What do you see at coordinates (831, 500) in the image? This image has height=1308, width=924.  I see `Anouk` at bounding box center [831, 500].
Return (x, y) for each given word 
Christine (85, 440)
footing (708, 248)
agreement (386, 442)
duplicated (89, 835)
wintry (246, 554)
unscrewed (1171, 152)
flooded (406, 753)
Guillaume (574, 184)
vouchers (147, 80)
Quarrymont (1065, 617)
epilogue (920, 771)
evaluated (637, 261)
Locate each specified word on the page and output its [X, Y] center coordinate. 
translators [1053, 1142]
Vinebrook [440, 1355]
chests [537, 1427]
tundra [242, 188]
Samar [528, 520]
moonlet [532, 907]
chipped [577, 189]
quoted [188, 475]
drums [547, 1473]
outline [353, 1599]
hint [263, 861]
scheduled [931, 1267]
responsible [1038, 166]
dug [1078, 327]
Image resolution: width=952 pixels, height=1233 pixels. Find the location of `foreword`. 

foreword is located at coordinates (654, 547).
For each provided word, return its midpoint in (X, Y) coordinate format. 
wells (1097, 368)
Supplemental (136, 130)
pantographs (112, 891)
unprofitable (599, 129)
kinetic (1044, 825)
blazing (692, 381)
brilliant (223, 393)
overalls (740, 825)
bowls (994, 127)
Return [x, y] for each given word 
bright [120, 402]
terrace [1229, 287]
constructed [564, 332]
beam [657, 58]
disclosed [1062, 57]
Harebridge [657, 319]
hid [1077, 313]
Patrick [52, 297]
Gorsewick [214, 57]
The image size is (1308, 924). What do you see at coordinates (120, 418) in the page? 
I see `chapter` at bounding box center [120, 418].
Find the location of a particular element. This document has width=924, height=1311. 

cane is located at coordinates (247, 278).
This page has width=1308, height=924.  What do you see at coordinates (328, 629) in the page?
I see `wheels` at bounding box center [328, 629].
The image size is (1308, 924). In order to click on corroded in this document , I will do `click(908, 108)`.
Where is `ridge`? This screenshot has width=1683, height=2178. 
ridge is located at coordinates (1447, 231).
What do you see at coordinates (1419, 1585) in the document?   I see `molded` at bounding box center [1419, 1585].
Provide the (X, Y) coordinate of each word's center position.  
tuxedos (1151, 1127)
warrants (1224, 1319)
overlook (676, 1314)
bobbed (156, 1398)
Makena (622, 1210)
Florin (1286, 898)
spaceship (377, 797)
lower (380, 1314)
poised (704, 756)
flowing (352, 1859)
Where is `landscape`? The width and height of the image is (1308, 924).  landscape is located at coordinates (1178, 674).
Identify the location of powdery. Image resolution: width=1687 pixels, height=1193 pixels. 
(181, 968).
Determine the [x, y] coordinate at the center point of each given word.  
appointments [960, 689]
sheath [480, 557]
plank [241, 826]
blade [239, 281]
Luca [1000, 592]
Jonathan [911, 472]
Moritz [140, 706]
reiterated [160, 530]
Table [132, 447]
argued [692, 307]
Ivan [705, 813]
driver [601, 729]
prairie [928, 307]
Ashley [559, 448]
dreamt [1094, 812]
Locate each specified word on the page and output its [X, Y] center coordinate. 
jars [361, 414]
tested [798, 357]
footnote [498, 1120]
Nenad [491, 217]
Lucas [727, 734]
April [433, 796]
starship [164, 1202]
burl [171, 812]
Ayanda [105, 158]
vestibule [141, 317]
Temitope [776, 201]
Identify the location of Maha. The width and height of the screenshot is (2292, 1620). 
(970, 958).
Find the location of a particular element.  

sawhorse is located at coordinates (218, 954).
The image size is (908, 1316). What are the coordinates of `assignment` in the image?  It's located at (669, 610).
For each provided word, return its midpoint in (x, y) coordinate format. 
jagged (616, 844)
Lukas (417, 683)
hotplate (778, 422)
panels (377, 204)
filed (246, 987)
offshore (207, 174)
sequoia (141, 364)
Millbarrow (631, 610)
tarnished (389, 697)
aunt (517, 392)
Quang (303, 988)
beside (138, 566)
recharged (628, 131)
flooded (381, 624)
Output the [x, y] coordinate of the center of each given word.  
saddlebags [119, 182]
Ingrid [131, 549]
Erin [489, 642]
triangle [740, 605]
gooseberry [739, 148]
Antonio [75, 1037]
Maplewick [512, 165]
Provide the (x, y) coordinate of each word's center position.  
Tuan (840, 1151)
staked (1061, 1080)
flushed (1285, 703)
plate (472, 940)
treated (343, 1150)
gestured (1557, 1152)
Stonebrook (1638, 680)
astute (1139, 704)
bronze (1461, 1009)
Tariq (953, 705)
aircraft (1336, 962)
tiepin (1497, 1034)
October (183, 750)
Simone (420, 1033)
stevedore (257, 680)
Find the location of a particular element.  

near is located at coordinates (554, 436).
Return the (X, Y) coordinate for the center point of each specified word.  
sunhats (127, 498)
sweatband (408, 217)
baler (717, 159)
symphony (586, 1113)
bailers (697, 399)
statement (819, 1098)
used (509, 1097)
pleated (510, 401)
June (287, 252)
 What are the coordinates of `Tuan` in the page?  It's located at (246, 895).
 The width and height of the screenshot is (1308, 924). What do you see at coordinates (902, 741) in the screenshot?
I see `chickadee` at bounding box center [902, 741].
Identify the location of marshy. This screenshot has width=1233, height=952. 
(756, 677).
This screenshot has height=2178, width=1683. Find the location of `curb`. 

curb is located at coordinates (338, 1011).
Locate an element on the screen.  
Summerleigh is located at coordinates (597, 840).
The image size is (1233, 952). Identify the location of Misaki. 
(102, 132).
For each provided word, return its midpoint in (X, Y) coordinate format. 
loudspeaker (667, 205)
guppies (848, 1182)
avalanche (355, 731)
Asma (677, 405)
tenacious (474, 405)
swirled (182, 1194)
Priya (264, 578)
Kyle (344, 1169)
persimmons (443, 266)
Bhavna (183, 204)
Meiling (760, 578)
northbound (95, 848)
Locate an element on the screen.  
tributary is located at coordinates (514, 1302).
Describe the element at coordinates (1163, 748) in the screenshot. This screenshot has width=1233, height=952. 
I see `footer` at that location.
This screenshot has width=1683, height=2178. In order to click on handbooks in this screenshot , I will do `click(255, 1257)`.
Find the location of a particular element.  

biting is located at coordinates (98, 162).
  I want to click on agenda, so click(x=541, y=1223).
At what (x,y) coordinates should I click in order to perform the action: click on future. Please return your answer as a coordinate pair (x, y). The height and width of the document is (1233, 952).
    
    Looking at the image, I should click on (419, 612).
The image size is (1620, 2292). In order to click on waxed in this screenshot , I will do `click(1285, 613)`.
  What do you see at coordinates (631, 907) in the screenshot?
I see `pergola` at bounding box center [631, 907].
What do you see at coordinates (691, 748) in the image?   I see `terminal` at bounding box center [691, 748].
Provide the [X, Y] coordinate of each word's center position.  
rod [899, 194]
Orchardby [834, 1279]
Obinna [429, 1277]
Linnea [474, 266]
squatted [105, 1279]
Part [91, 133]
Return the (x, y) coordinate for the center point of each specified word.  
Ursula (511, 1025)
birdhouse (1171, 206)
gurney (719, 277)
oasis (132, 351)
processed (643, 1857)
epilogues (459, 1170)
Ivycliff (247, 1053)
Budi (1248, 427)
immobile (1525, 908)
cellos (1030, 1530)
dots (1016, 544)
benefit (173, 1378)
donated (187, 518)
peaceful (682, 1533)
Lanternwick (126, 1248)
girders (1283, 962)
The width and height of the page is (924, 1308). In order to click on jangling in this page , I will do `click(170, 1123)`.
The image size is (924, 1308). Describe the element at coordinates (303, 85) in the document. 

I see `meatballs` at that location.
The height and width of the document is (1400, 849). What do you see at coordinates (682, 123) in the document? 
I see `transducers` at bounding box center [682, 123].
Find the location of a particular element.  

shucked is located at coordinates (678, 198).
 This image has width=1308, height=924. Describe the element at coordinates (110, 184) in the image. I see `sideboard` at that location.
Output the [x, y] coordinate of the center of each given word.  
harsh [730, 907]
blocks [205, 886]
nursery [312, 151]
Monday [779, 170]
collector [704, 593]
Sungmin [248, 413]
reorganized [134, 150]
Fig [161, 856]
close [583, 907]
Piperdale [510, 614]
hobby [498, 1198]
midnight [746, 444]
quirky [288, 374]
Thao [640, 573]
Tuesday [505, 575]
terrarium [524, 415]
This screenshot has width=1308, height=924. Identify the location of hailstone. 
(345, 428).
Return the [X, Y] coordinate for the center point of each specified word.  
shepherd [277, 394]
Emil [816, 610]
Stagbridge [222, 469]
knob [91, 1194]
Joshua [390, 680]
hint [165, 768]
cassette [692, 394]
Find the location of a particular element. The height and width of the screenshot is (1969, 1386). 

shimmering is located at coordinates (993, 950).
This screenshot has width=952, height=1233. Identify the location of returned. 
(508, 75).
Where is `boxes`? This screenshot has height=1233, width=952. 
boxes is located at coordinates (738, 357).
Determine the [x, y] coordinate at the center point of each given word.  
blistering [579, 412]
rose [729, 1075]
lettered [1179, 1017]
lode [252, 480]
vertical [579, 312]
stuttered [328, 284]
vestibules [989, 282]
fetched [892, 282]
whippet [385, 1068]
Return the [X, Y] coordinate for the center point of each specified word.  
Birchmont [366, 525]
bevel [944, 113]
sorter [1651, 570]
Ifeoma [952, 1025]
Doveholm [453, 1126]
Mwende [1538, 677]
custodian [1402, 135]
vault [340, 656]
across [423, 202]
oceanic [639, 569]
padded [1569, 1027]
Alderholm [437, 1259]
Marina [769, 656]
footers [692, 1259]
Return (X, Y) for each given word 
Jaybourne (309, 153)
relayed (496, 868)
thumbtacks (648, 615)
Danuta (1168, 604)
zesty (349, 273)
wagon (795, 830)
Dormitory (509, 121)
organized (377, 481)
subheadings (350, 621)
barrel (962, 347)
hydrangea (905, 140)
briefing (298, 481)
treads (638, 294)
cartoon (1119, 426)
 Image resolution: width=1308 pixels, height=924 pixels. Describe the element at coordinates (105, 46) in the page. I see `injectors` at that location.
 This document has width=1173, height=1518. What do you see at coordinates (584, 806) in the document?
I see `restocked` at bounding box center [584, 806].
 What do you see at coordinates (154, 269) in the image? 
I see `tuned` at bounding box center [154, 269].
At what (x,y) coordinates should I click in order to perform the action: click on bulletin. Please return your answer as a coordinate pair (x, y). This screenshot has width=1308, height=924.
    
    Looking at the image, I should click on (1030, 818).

- - -

Rewrite the entries from the line containing "quoted [188, 475]" through the line containing "sheath [480, 557]", both included, with "terrace" switched to "balcony" and everything else left as it is.

quoted [188, 475]
drums [547, 1473]
outline [353, 1599]
hint [263, 861]
scheduled [931, 1267]
responsible [1038, 166]
dug [1078, 327]
Image resolution: width=952 pixels, height=1233 pixels. Find the location of `foreword`. 

foreword is located at coordinates (654, 547).
For each provided word, return its midpoint in (X, Y) coordinate format. 
wells (1097, 368)
Supplemental (136, 130)
pantographs (112, 891)
unprofitable (599, 129)
kinetic (1044, 825)
blazing (692, 381)
brilliant (223, 393)
overalls (740, 825)
bowls (994, 127)
Return [x, y] for each given word 
bright [120, 402]
balcony [1229, 287]
constructed [564, 332]
beam [657, 58]
disclosed [1062, 57]
Harebridge [657, 319]
hid [1077, 313]
Patrick [52, 297]
Gorsewick [214, 57]
The image size is (1308, 924). What do you see at coordinates (120, 418) in the page? 
I see `chapter` at bounding box center [120, 418].
Find the location of a particular element. This document has width=924, height=1311. 

cane is located at coordinates (247, 278).
This page has width=1308, height=924.  What do you see at coordinates (328, 629) in the page?
I see `wheels` at bounding box center [328, 629].
The image size is (1308, 924). In order to click on corroded in this document , I will do `click(908, 108)`.
Where is `ridge`? This screenshot has width=1683, height=2178. 
ridge is located at coordinates (1447, 231).
What do you see at coordinates (1419, 1585) in the document?   I see `molded` at bounding box center [1419, 1585].
Provide the (X, Y) coordinate of each word's center position.  
tuxedos (1151, 1127)
warrants (1224, 1319)
overlook (676, 1314)
bobbed (156, 1398)
Makena (622, 1210)
Florin (1286, 898)
spaceship (377, 797)
lower (380, 1314)
poised (704, 756)
flowing (352, 1859)
Where is `landscape`? The width and height of the image is (1308, 924).  landscape is located at coordinates (1178, 674).
Identify the location of powdery. Image resolution: width=1687 pixels, height=1193 pixels. 
(181, 968).
Determine the [x, y] coordinate at the center point of each given word.  
appointments [960, 689]
sheath [480, 557]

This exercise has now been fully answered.